Itemized modification records:
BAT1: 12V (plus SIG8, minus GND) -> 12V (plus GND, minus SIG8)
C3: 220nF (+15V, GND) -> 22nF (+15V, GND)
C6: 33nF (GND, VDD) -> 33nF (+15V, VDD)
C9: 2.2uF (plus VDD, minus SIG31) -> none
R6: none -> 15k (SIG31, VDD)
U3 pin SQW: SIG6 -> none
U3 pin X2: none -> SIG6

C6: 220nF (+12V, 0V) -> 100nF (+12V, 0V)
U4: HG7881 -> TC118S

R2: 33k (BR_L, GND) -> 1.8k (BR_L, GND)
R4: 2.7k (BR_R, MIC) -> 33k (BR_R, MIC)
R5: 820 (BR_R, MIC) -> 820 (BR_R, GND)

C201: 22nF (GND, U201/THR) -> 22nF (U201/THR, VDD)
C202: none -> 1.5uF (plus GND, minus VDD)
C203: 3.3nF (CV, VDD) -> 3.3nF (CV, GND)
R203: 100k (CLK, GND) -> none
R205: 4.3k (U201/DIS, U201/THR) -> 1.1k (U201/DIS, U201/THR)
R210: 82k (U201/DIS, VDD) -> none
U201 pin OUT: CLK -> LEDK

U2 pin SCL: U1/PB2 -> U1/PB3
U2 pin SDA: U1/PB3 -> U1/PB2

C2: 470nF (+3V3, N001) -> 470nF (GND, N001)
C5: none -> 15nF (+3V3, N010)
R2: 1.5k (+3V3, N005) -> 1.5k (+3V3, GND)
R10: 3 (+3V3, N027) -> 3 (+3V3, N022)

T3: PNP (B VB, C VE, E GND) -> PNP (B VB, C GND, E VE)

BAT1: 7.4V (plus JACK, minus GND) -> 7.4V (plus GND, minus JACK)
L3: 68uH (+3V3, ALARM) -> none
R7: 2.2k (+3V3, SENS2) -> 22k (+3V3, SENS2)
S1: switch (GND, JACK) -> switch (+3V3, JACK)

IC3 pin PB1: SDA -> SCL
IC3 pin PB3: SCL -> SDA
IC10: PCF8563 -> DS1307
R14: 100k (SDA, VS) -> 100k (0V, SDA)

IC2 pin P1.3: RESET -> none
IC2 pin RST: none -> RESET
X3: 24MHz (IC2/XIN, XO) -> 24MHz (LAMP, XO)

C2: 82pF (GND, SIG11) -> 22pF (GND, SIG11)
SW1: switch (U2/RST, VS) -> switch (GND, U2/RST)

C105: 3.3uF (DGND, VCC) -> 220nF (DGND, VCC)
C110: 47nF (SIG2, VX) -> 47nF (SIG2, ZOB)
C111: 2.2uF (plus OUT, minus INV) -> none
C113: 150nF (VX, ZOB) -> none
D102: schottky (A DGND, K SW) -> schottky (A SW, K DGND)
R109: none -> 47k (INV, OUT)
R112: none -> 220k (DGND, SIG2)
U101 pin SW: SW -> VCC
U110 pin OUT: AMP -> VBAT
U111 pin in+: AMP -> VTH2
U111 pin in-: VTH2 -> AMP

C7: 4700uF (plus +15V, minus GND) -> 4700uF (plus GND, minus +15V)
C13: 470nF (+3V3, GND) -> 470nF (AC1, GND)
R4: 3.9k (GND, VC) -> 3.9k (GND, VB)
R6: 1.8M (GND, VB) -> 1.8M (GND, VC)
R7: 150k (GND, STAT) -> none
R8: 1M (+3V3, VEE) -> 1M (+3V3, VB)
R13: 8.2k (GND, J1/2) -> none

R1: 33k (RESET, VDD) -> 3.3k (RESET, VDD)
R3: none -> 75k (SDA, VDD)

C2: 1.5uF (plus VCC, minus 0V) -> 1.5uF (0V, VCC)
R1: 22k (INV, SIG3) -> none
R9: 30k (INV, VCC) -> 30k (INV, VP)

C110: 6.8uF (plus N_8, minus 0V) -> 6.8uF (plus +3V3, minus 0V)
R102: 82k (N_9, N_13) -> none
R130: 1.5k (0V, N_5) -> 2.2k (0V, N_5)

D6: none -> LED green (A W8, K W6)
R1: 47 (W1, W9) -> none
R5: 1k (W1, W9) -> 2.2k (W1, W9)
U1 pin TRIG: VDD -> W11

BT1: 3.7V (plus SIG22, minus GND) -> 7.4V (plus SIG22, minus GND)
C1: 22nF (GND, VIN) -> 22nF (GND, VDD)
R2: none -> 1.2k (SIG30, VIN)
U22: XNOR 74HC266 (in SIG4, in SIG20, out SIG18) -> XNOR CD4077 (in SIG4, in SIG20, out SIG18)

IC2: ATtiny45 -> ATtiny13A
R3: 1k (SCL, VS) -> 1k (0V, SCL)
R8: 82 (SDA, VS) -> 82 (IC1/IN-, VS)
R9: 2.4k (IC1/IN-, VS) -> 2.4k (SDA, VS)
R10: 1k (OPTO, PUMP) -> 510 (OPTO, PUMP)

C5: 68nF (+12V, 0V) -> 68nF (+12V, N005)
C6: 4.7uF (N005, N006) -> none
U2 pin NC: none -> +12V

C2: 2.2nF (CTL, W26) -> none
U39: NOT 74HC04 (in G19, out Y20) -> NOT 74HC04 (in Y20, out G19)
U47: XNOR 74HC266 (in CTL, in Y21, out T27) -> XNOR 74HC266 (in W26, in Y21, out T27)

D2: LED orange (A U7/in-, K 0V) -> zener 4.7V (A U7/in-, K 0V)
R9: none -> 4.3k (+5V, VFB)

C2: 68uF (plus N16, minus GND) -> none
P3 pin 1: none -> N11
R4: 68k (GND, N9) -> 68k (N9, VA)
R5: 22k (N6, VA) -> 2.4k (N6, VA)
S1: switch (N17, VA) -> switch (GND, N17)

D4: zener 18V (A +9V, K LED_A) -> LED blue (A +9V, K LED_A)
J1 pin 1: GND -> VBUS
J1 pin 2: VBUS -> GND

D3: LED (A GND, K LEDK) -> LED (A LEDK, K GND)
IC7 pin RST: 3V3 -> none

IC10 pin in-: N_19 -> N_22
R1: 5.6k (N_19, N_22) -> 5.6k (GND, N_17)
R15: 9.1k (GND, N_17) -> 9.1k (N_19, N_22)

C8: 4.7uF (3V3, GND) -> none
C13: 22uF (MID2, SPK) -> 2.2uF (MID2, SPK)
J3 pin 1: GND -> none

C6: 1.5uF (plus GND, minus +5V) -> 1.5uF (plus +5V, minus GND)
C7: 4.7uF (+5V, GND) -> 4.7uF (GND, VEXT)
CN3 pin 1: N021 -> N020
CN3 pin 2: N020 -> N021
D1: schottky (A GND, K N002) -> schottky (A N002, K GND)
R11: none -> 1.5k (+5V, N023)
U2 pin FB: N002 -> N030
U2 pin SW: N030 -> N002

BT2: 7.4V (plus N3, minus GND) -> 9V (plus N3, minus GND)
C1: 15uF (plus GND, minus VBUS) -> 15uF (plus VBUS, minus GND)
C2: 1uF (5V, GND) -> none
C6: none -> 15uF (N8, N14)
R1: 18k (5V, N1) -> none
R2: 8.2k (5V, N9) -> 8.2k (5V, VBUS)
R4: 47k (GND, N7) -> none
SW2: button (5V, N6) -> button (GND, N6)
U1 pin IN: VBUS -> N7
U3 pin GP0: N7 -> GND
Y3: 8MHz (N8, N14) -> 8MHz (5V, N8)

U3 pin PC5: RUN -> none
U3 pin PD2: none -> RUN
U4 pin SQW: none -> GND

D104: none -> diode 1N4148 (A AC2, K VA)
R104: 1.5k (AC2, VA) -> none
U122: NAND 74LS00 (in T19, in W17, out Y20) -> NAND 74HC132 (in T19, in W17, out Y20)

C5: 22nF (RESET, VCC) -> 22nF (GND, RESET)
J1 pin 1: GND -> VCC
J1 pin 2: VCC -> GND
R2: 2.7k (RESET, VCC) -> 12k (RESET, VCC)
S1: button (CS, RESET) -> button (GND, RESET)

Directions for this task:
Starting with the line that holds "R10: 1k (OPTO, PUMP) -> 510 (OPTO, PUMP)" and ending with the line that holds "R9: none -> 4.3k (+5V, VFB)", retype every line in the data above exactly, and nothing else.

Response area:
R10: 1k (OPTO, PUMP) -> 510 (OPTO, PUMP)

C5: 68nF (+12V, 0V) -> 68nF (+12V, N005)
C6: 4.7uF (N005, N006) -> none
U2 pin NC: none -> +12V

C2: 2.2nF (CTL, W26) -> none
U39: NOT 74HC04 (in G19, out Y20) -> NOT 74HC04 (in Y20, out G19)
U47: XNOR 74HC266 (in CTL, in Y21, out T27) -> XNOR 74HC266 (in W26, in Y21, out T27)

D2: LED orange (A U7/in-, K 0V) -> zener 4.7V (A U7/in-, K 0V)
R9: none -> 4.3k (+5V, VFB)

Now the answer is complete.